Coordinate change listings:
□ □ □ □ □
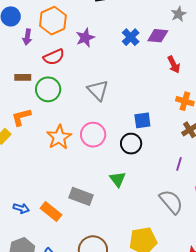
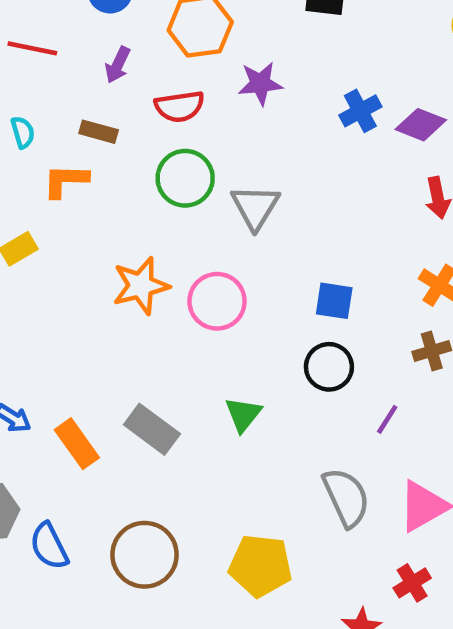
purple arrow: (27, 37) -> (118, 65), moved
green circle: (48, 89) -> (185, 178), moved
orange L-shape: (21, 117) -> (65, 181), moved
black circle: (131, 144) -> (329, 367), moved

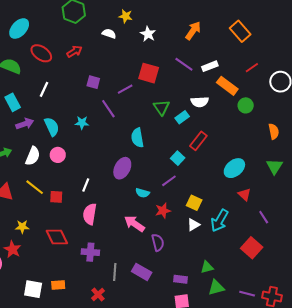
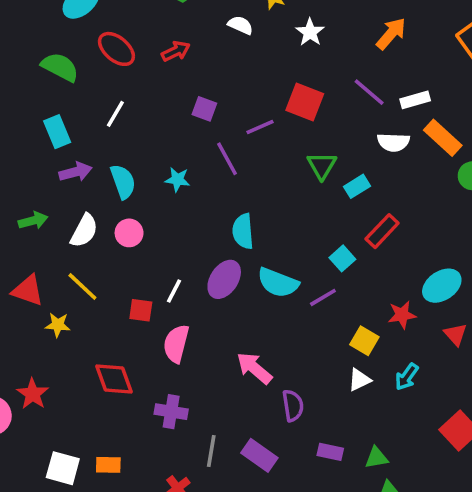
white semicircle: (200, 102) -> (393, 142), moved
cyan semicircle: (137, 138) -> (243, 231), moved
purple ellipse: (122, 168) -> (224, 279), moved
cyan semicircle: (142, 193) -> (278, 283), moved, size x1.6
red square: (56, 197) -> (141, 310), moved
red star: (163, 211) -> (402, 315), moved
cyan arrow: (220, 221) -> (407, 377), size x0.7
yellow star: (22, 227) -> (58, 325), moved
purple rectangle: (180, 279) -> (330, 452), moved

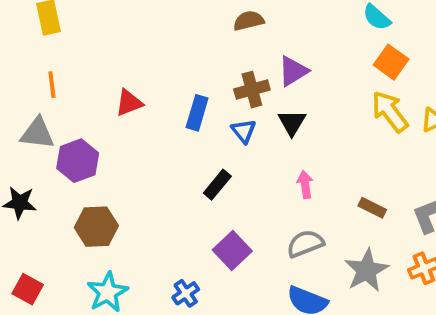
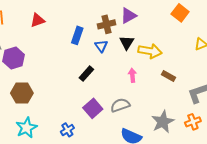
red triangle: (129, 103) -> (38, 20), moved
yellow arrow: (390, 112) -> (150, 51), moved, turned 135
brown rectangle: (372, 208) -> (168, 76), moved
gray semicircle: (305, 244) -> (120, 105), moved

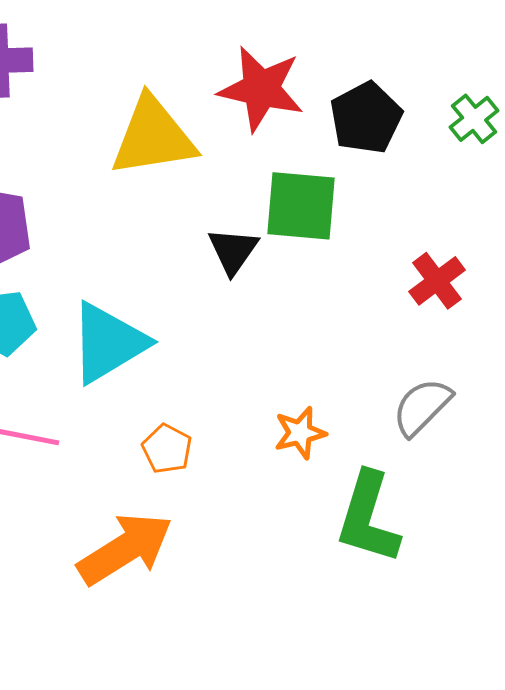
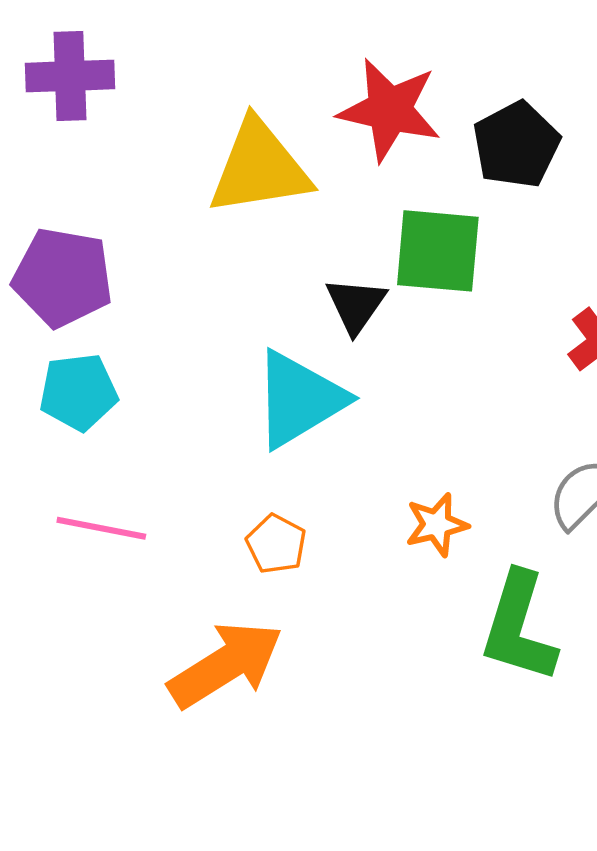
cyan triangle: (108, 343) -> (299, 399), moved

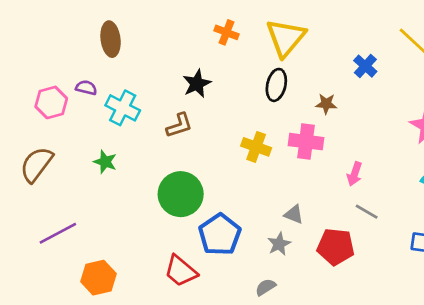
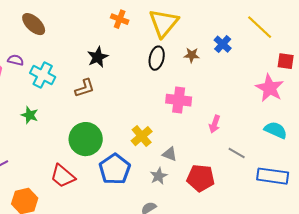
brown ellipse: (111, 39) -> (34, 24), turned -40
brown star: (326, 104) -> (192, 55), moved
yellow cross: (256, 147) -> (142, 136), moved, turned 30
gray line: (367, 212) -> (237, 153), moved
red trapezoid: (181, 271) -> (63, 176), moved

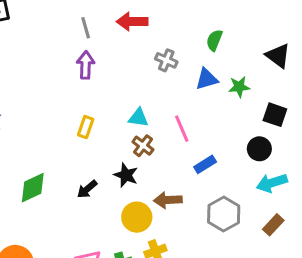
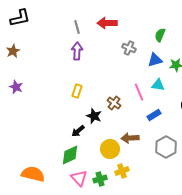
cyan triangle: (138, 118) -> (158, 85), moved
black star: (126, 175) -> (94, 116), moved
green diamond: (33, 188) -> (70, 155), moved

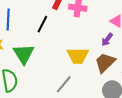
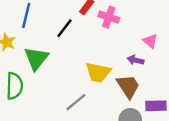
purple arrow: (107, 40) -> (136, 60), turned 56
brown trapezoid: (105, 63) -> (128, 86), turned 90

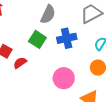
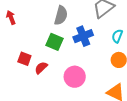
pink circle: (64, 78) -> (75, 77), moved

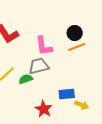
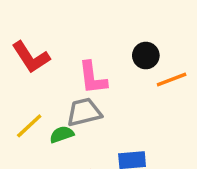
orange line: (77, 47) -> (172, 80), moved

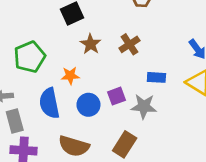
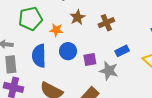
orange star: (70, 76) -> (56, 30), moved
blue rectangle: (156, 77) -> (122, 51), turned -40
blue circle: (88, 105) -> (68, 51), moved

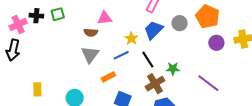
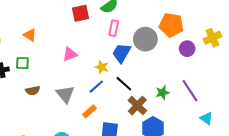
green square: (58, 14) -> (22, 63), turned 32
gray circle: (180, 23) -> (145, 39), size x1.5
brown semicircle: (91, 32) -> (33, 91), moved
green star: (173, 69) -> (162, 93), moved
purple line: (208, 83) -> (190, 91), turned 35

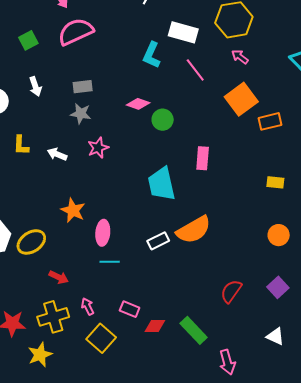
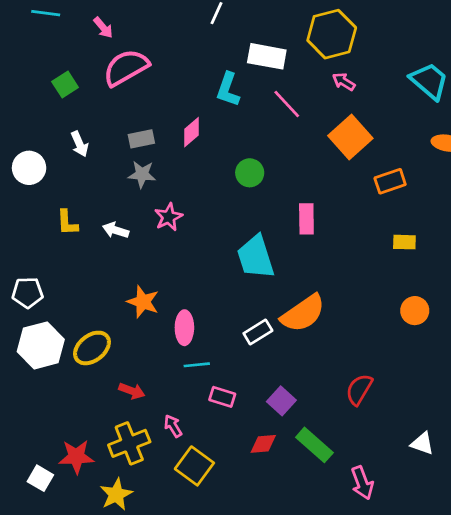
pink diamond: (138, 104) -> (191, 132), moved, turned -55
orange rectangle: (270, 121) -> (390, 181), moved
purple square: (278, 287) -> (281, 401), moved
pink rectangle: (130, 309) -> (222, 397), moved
□ □ □ □ □
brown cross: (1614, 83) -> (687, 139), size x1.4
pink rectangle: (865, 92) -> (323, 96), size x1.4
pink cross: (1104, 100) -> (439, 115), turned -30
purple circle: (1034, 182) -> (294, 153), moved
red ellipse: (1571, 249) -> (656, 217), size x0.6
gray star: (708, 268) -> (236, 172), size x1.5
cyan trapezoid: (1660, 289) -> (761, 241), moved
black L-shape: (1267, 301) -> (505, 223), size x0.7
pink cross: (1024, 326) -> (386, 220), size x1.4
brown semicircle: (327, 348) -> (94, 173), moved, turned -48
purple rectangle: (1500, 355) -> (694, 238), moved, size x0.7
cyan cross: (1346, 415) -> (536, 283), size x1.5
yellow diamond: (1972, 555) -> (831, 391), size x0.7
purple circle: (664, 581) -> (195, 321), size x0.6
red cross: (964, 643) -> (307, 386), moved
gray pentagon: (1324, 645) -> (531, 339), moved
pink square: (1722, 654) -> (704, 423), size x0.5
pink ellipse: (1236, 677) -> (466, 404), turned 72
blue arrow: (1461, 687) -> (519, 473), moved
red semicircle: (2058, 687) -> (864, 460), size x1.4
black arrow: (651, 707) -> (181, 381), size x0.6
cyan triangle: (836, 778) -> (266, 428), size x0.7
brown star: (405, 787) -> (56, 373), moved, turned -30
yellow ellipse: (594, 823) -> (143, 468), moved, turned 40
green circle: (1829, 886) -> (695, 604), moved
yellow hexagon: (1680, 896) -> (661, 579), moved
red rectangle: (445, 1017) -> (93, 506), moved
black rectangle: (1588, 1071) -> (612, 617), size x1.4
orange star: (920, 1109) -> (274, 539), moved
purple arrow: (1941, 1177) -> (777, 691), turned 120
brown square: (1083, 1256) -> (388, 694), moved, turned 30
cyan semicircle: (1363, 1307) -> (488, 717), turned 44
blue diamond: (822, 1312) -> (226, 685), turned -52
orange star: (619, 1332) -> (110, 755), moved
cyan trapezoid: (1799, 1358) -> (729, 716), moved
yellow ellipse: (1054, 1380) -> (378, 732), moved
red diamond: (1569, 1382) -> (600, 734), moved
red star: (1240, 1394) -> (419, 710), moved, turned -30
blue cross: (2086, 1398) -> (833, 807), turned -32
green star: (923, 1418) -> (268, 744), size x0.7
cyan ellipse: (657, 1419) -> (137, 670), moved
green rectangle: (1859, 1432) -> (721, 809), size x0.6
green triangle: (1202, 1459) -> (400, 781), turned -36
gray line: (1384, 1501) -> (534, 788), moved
□ □ □ □ □
§ Exercise prompt: Exactly the lines above from the one that contains "purple arrow: (27, 37) -> (118, 65), moved" down to the one that contains "gray semicircle: (305, 244)" are to be output, both ends kept and pictures omitted.

§ Completed exercise:
purple arrow: (27, 37) -> (118, 65), moved
green circle: (48, 89) -> (185, 178), moved
orange L-shape: (21, 117) -> (65, 181), moved
black circle: (131, 144) -> (329, 367), moved

white semicircle: (200, 102) -> (393, 142), moved
cyan semicircle: (137, 138) -> (243, 231), moved
purple ellipse: (122, 168) -> (224, 279), moved
cyan semicircle: (142, 193) -> (278, 283), moved, size x1.6
red square: (56, 197) -> (141, 310), moved
red star: (163, 211) -> (402, 315), moved
cyan arrow: (220, 221) -> (407, 377), size x0.7
yellow star: (22, 227) -> (58, 325), moved
purple rectangle: (180, 279) -> (330, 452), moved

red triangle: (129, 103) -> (38, 20), moved
yellow arrow: (390, 112) -> (150, 51), moved, turned 135
brown rectangle: (372, 208) -> (168, 76), moved
gray semicircle: (305, 244) -> (120, 105), moved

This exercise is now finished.